Could you give back every entry below exactly, with the pictures dropped?

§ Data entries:
= = = =
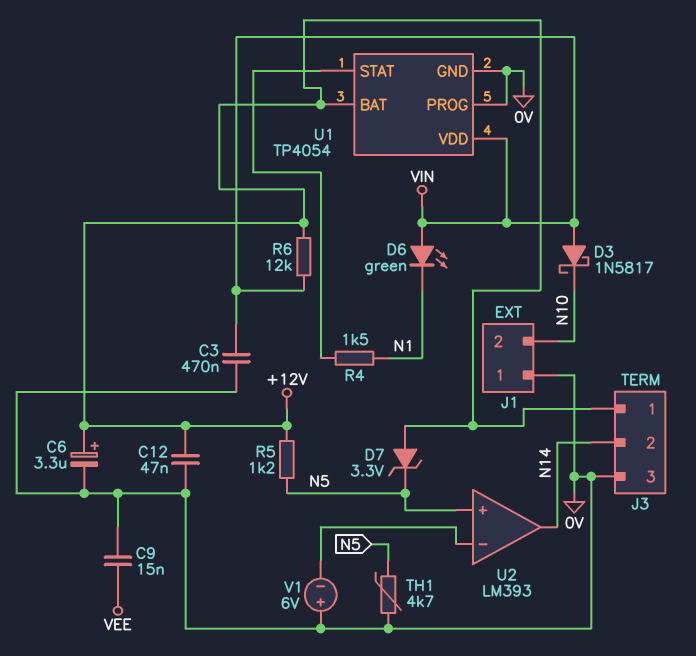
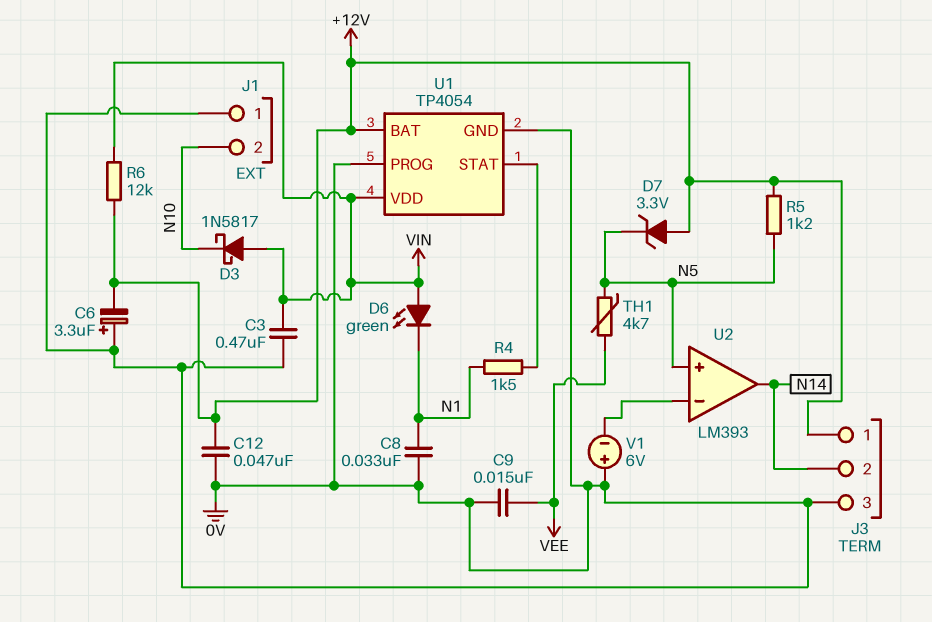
C6: 3.3uF (plus +12V, minus 0V) -> 3.3uF (plus 0V, minus +12V)
C8: none -> 33nF (0V, N1)
TH1: 4.7k (0V, N5) -> 4.7k (N5, VEE)

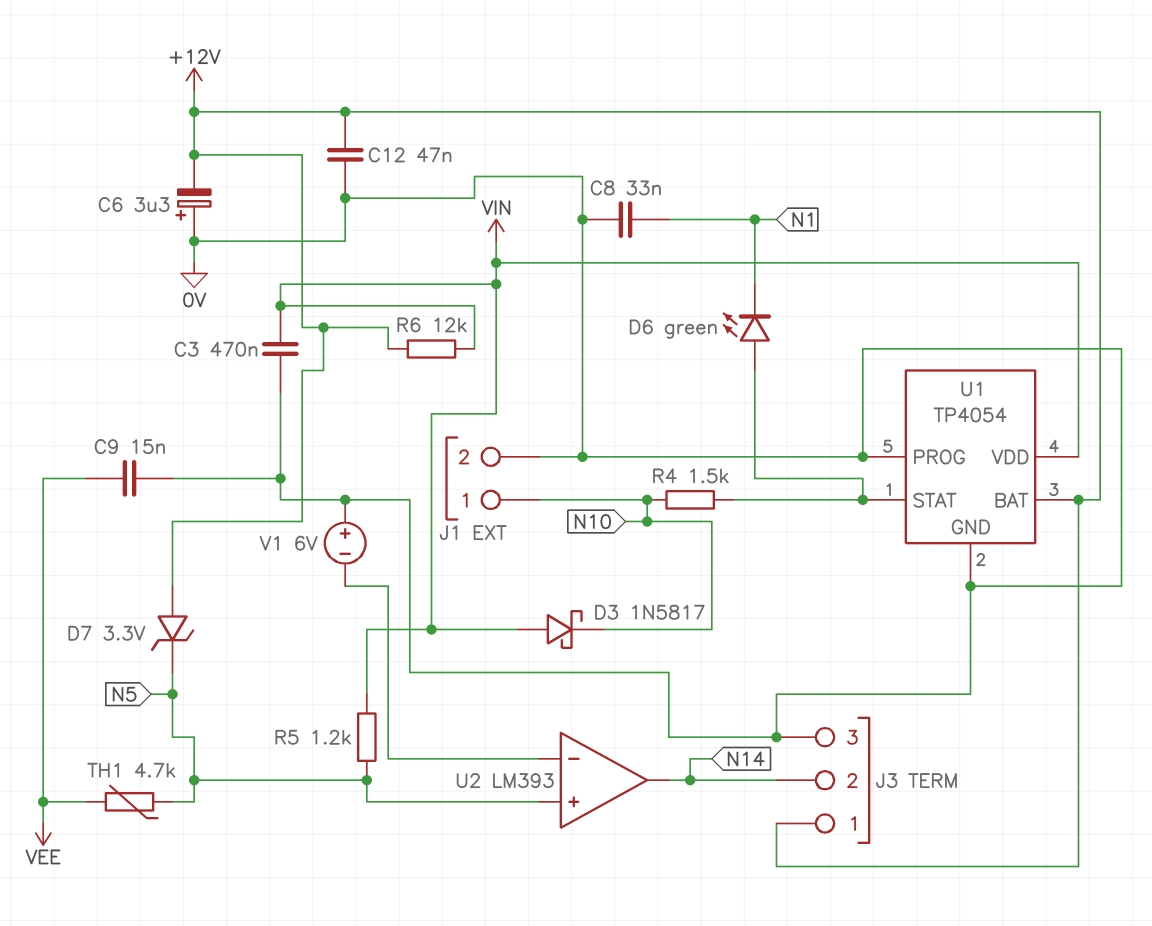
D6: LED green (A VIN, K N1) -> LED green (A U1/STAT, K N1)
J1 pin 1: 0V -> N10
J1 pin 2: N10 -> 0V
R4: 1.5k (N1, U1/STAT) -> 1.5k (N10, U1/STAT)
R5: 1.2k (+12V, N5) -> 1.2k (N5, VIN)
= = = =
§ Solution:
C6: 3.3uF (plus +12V, minus 0V) -> 3.3uF (plus 0V, minus +12V)
C8: none -> 33nF (0V, N1)
TH1: 4.7k (0V, N5) -> 4.7k (N5, VEE)

D6: LED green (A VIN, K N1) -> LED green (A U1/STAT, K N1)
J1 pin 1: 0V -> N10
J1 pin 2: N10 -> 0V
R4: 1.5k (N1, U1/STAT) -> 1.5k (N10, U1/STAT)
R5: 1.2k (+12V, N5) -> 1.2k (N5, VIN)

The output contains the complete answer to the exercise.